**ABOUT THIS TASK:** Among the entries that follow, the required portion opens with the line containing "C8: 22pF (COM, U1/XOUT)" and closes with the line containing "X1: 16MHz (U1/XOUT, XI) -> 4MHz (U1/XOUT, XI)". Give that portion again exactly, and nothing else.

**GIVEN DATA:**

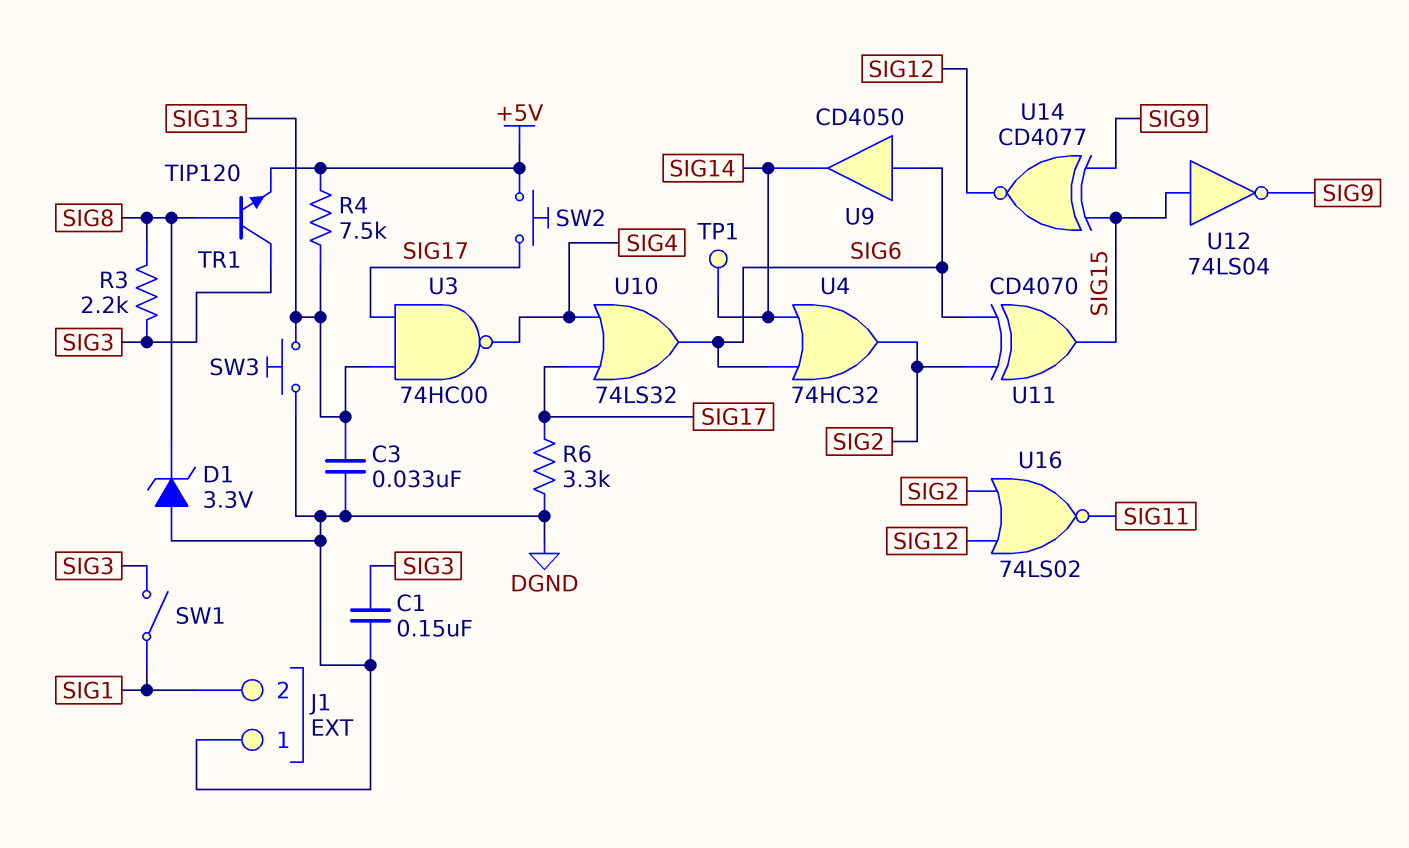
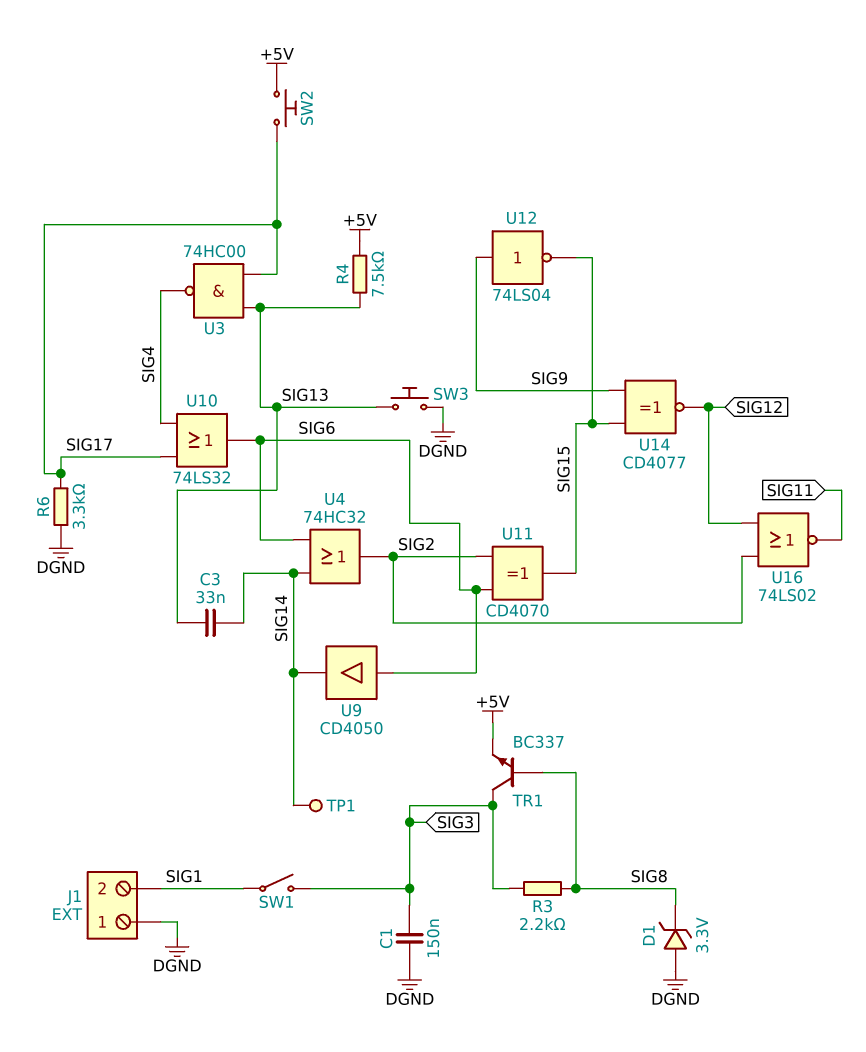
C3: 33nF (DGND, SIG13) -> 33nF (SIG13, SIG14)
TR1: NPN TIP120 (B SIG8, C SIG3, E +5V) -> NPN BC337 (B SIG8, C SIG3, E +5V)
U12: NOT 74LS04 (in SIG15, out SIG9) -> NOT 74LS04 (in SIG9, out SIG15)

--

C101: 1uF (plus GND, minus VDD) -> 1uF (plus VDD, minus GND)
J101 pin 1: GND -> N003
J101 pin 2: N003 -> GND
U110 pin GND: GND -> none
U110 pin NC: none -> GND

==

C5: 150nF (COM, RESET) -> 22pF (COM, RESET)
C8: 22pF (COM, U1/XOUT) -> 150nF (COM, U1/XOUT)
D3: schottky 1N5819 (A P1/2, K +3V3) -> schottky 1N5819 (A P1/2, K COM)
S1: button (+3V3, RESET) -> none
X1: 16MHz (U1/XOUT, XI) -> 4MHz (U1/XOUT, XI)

**EXERCISE RESPONSE:**
C8: 22pF (COM, U1/XOUT) -> 150nF (COM, U1/XOUT)
D3: schottky 1N5819 (A P1/2, K +3V3) -> schottky 1N5819 (A P1/2, K COM)
S1: button (+3V3, RESET) -> none
X1: 16MHz (U1/XOUT, XI) -> 4MHz (U1/XOUT, XI)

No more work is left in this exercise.